__TASK DIRECTIONS__:
Could you print each entry below verbatim while omitting the pictures?

__GIVEN RECORDS__:
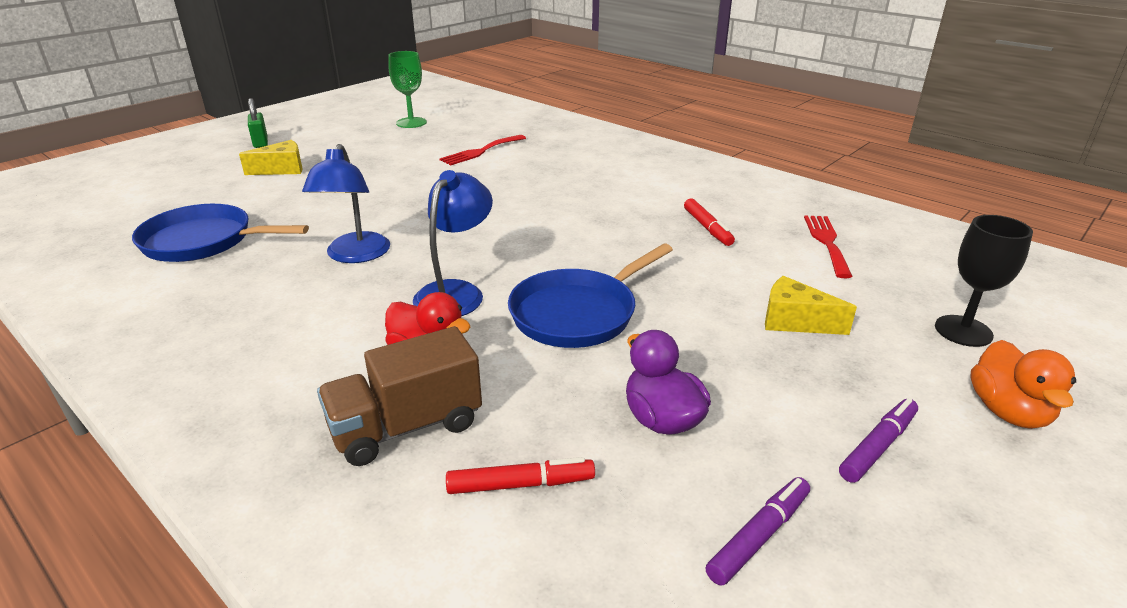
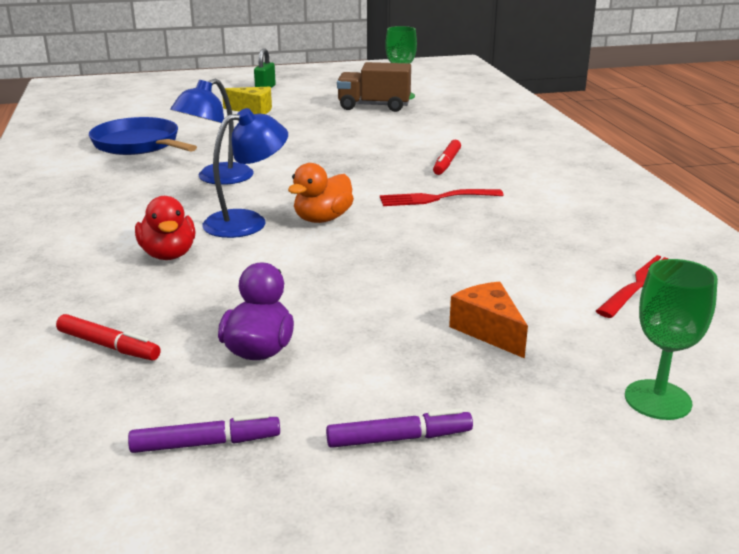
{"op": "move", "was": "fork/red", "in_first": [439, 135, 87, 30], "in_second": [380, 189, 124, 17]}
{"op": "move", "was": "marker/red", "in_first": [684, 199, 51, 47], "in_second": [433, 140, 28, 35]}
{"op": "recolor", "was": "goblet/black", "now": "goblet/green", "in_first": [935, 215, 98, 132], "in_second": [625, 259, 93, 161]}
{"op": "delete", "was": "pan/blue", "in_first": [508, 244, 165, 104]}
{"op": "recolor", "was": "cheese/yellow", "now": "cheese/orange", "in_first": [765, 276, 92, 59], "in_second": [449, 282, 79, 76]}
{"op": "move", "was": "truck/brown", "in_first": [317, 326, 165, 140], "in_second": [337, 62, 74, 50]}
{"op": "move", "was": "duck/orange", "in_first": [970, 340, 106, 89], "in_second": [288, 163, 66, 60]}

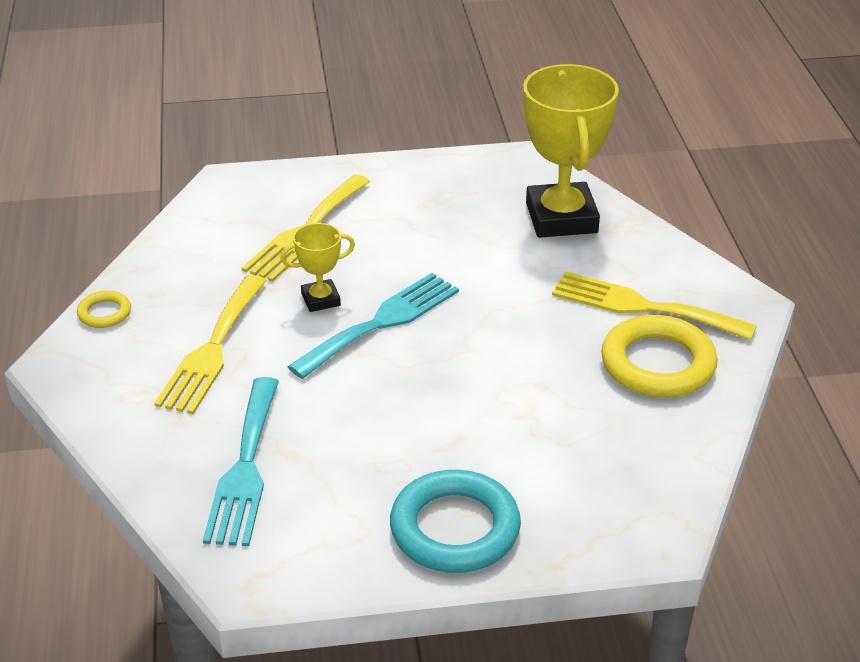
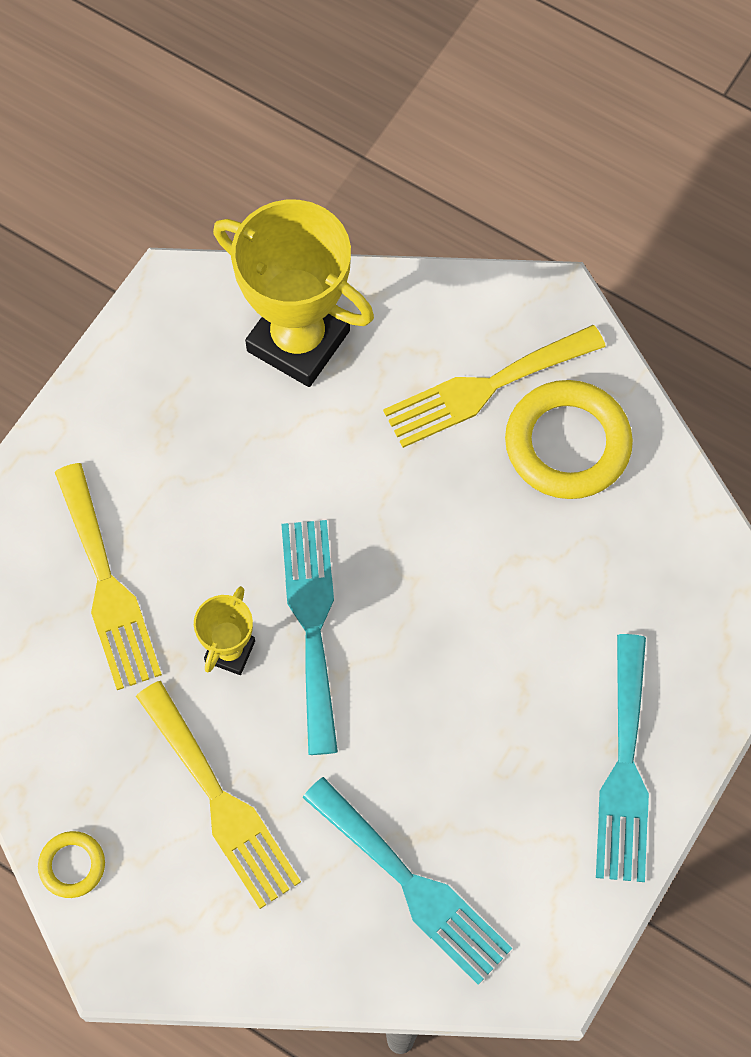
{"op": "replace", "was": "ring/turquoise", "now": "fork/turquoise", "in_first": [390, 470, 131, 103], "in_second": [596, 634, 53, 248]}

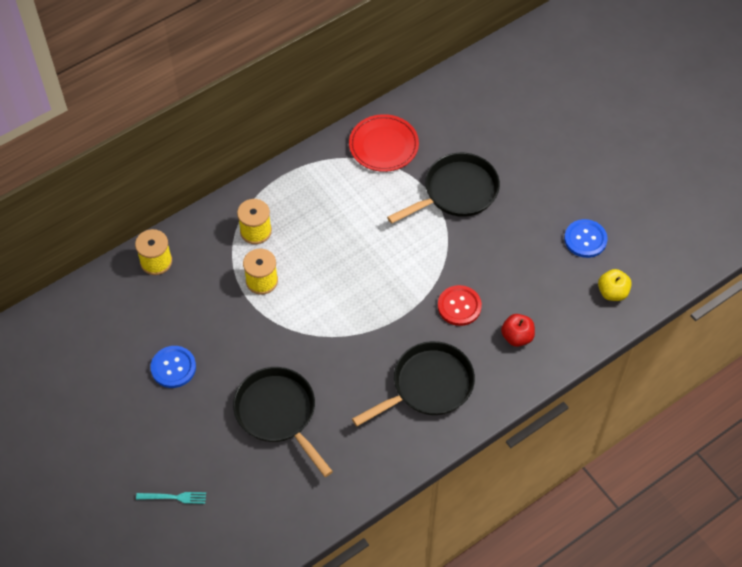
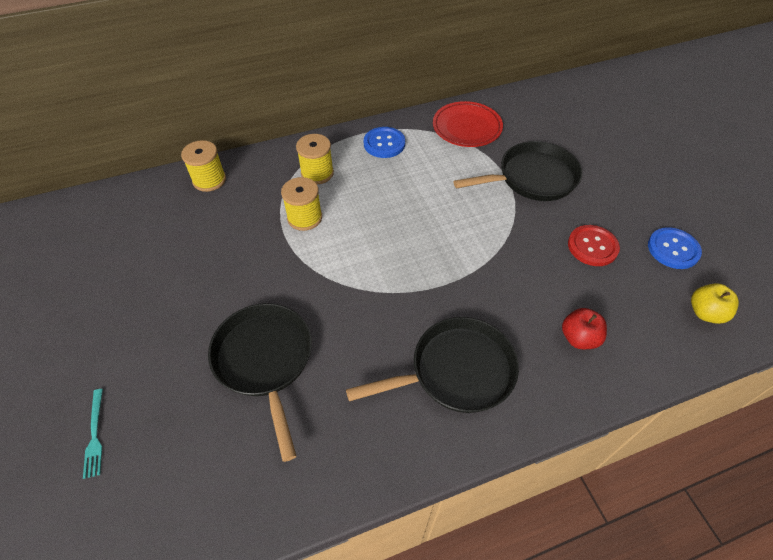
{"op": "move", "was": "button/red", "in_first": [438, 285, 44, 41], "in_second": [568, 225, 52, 41]}
{"op": "move", "was": "button/blue", "in_first": [150, 346, 46, 42], "in_second": [364, 127, 41, 31]}
{"op": "rotate", "was": "fork/turquoise", "in_first": [136, 492, 70, 12], "in_second": [83, 389, 20, 90], "clockwise": 60}

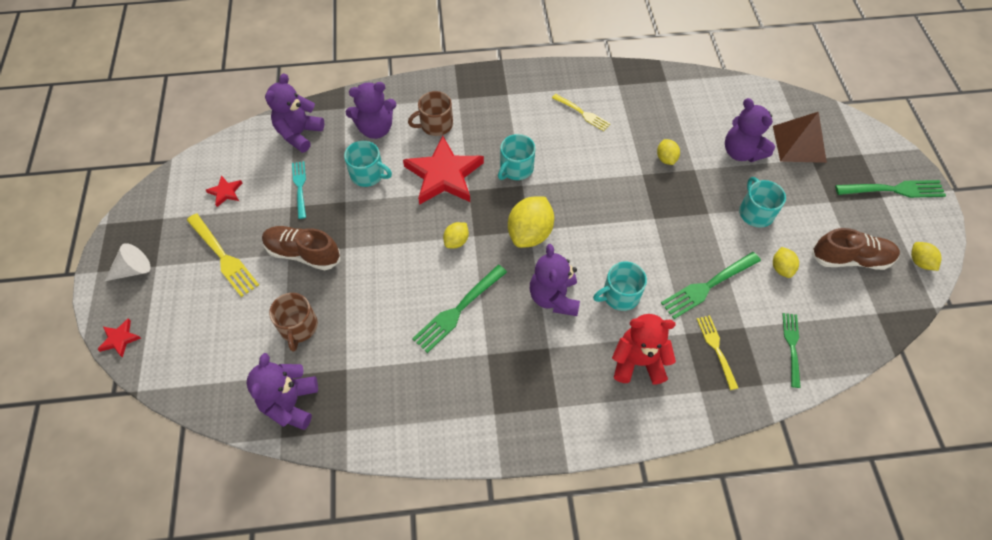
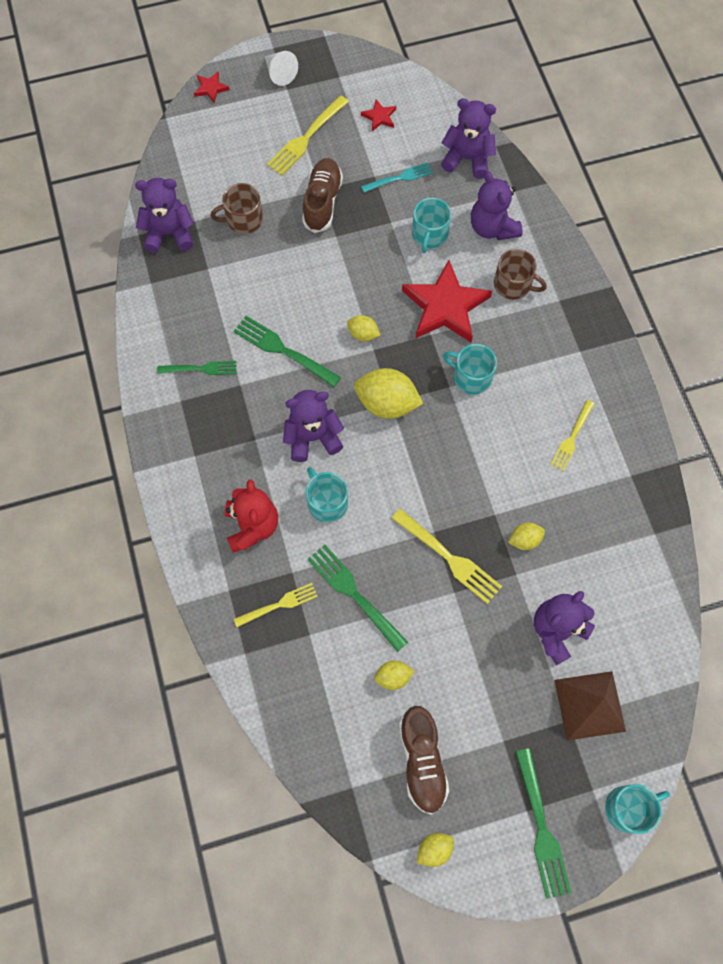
{"op": "rotate", "was": "mug/brown", "in_first": [408, 91, 45, 45], "in_second": [494, 249, 53, 51], "clockwise": 150}
{"op": "move", "was": "mug/turquoise", "in_first": [739, 177, 47, 51], "in_second": [605, 784, 65, 50]}
{"op": "move", "was": "fork/green", "in_first": [782, 313, 19, 75], "in_second": [157, 361, 80, 14]}
{"op": "insert", "now": "fork/yellow", "in_second": [391, 508, 111, 96]}

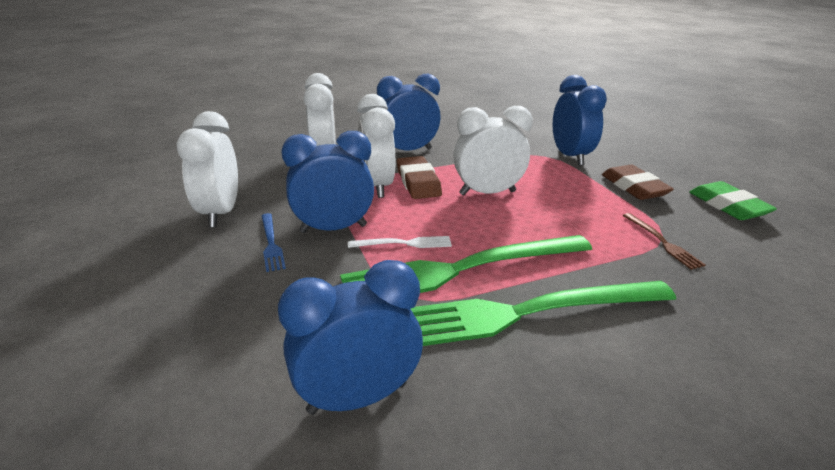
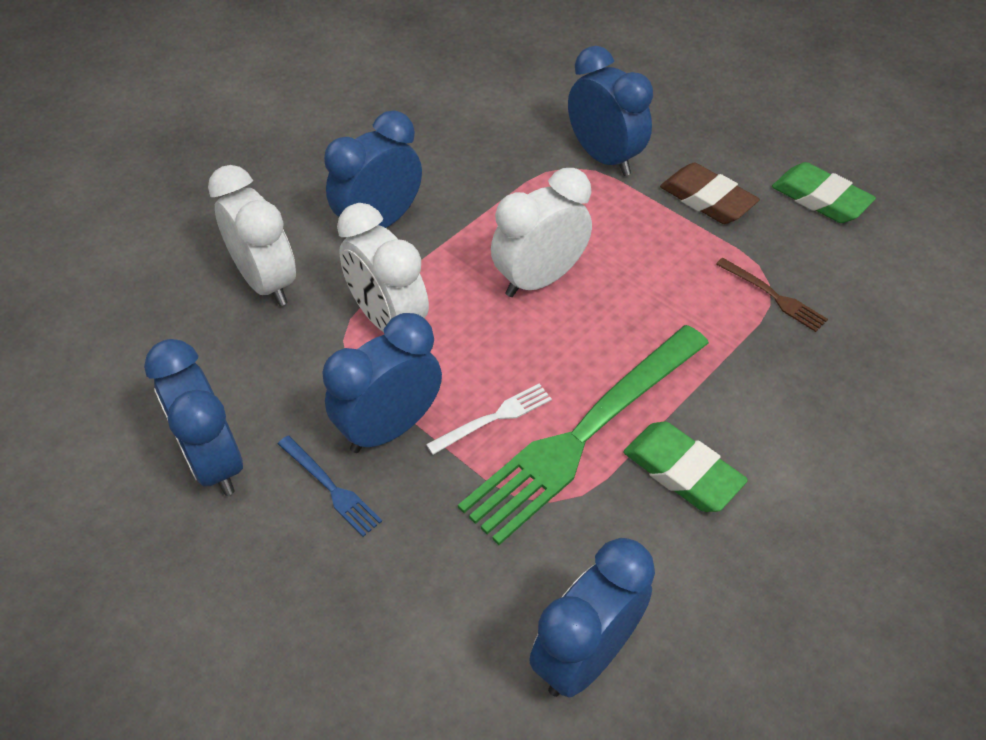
{"op": "recolor", "was": "clock/white", "now": "clock/blue", "in_first": [176, 111, 62, 116], "in_second": [144, 339, 99, 157]}
{"op": "delete", "was": "eraser/brown", "in_first": [397, 156, 45, 43]}
{"op": "replace", "was": "fork/green", "now": "eraser/green", "in_first": [411, 281, 265, 65], "in_second": [623, 422, 125, 90]}

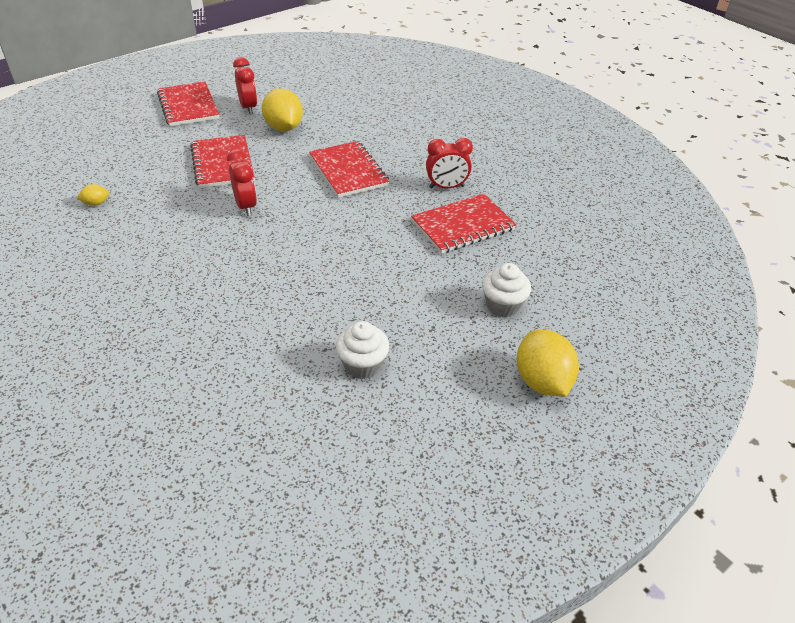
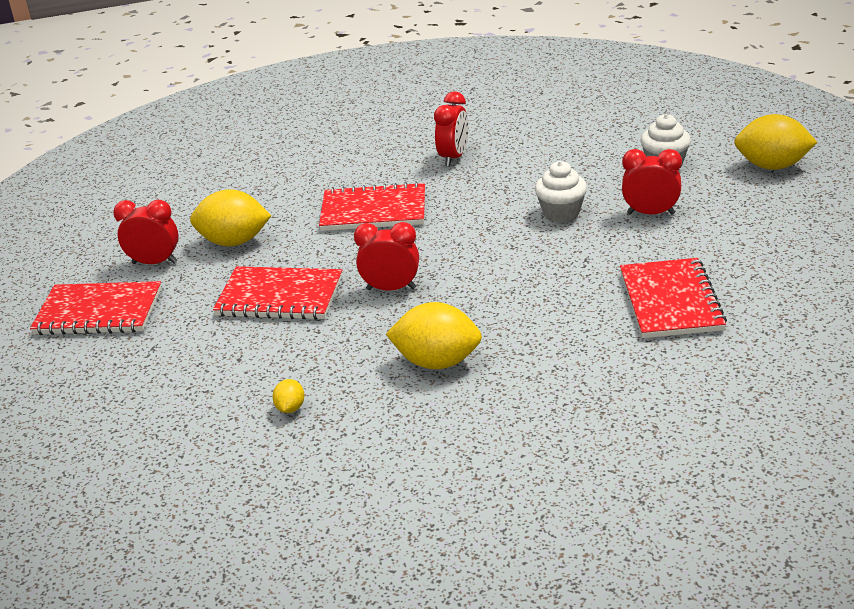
{"op": "move", "was": "notebook/red", "in_first": [411, 194, 106, 60], "in_second": [620, 258, 107, 80]}
{"op": "move", "was": "cupcake/white", "in_first": [336, 321, 53, 58], "in_second": [535, 161, 52, 61]}
{"op": "insert", "now": "clock/red", "in_second": [622, 149, 60, 66]}
{"op": "insert", "now": "lemon/yellow", "in_second": [386, 302, 96, 67]}

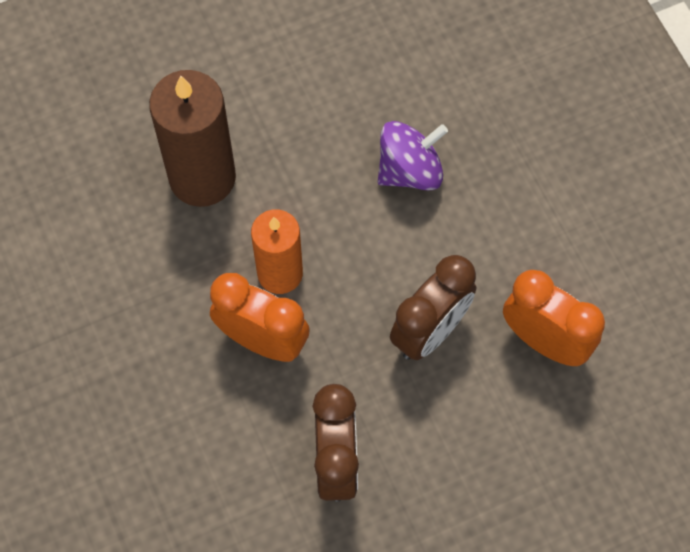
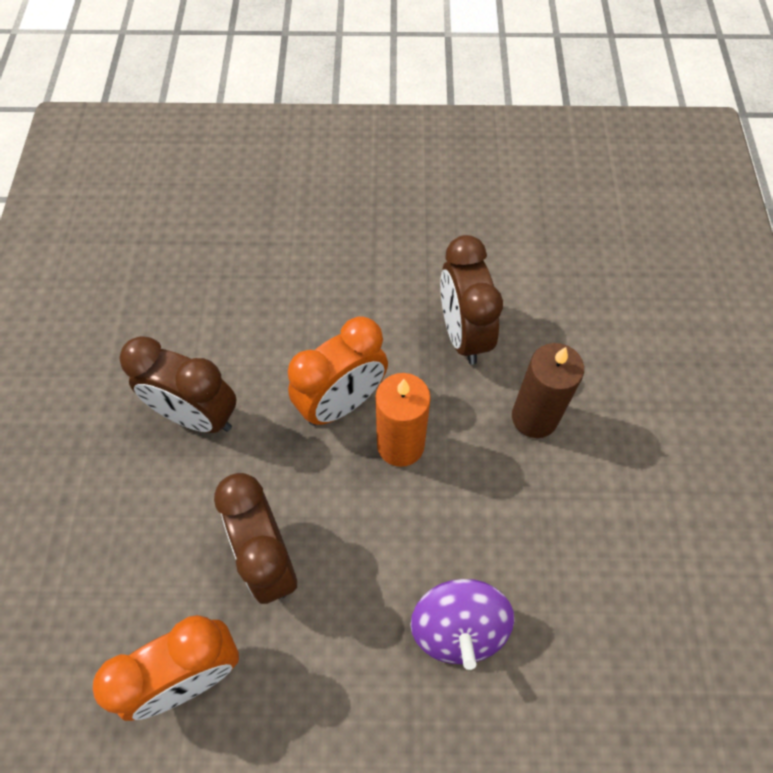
{"op": "resize", "was": "candle/brown", "in_first": [149, 70, 87, 137], "in_second": [512, 343, 72, 95], "ratio": 0.66}
{"op": "insert", "now": "clock/brown", "in_second": [440, 235, 63, 130]}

__COMPLETED EXERCISE__:
{"op": "move", "was": "fork/red", "in_first": [439, 135, 87, 30], "in_second": [380, 189, 124, 17]}
{"op": "move", "was": "marker/red", "in_first": [684, 199, 51, 47], "in_second": [433, 140, 28, 35]}
{"op": "recolor", "was": "goblet/black", "now": "goblet/green", "in_first": [935, 215, 98, 132], "in_second": [625, 259, 93, 161]}
{"op": "delete", "was": "pan/blue", "in_first": [508, 244, 165, 104]}
{"op": "recolor", "was": "cheese/yellow", "now": "cheese/orange", "in_first": [765, 276, 92, 59], "in_second": [449, 282, 79, 76]}
{"op": "move", "was": "truck/brown", "in_first": [317, 326, 165, 140], "in_second": [337, 62, 74, 50]}
{"op": "move", "was": "duck/orange", "in_first": [970, 340, 106, 89], "in_second": [288, 163, 66, 60]}

{"op": "replace", "was": "ring/turquoise", "now": "fork/turquoise", "in_first": [390, 470, 131, 103], "in_second": [596, 634, 53, 248]}

{"op": "move", "was": "button/red", "in_first": [438, 285, 44, 41], "in_second": [568, 225, 52, 41]}
{"op": "move", "was": "button/blue", "in_first": [150, 346, 46, 42], "in_second": [364, 127, 41, 31]}
{"op": "rotate", "was": "fork/turquoise", "in_first": [136, 492, 70, 12], "in_second": [83, 389, 20, 90], "clockwise": 60}

{"op": "rotate", "was": "mug/brown", "in_first": [408, 91, 45, 45], "in_second": [494, 249, 53, 51], "clockwise": 150}
{"op": "move", "was": "mug/turquoise", "in_first": [739, 177, 47, 51], "in_second": [605, 784, 65, 50]}
{"op": "move", "was": "fork/green", "in_first": [782, 313, 19, 75], "in_second": [157, 361, 80, 14]}
{"op": "insert", "now": "fork/yellow", "in_second": [391, 508, 111, 96]}

{"op": "recolor", "was": "clock/white", "now": "clock/blue", "in_first": [176, 111, 62, 116], "in_second": [144, 339, 99, 157]}
{"op": "delete", "was": "eraser/brown", "in_first": [397, 156, 45, 43]}
{"op": "replace", "was": "fork/green", "now": "eraser/green", "in_first": [411, 281, 265, 65], "in_second": [623, 422, 125, 90]}

{"op": "move", "was": "notebook/red", "in_first": [411, 194, 106, 60], "in_second": [620, 258, 107, 80]}
{"op": "move", "was": "cupcake/white", "in_first": [336, 321, 53, 58], "in_second": [535, 161, 52, 61]}
{"op": "insert", "now": "clock/red", "in_second": [622, 149, 60, 66]}
{"op": "insert", "now": "lemon/yellow", "in_second": [386, 302, 96, 67]}

{"op": "resize", "was": "candle/brown", "in_first": [149, 70, 87, 137], "in_second": [512, 343, 72, 95], "ratio": 0.66}
{"op": "insert", "now": "clock/brown", "in_second": [440, 235, 63, 130]}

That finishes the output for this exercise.